--- AIM OF THE TASK ---
Go over the data below line by line, and state how many lines contain the string "yellow". Give the number only.

*** DATA LISTING Section Begins ***

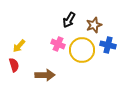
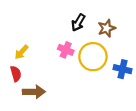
blue cross: (108, 45) -> (122, 69), moved
brown arrow: (45, 75) -> (34, 92), moved

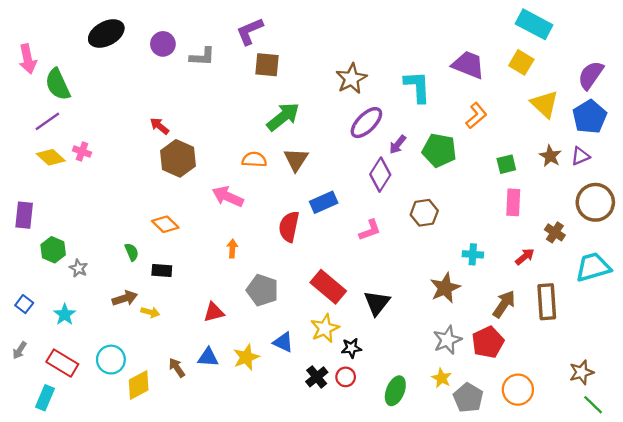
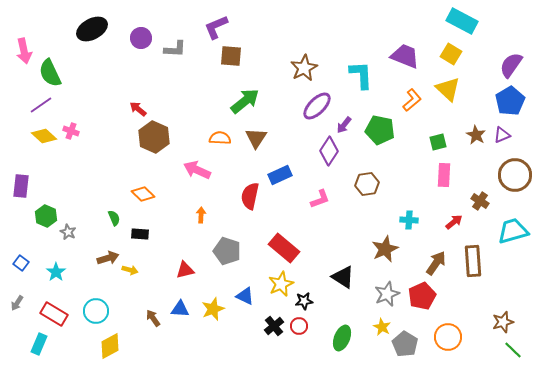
yellow triangle: (544, 104) -> (448, 89), moved
black triangle: (377, 303) -> (343, 277), moved, turned -35
yellow diamond: (139, 385) -> (110, 346), moved

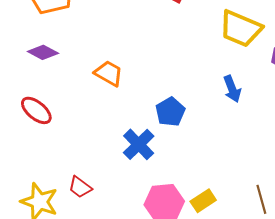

*** DATA LISTING Section Ends ***

--- ANSWER SPACE ---
2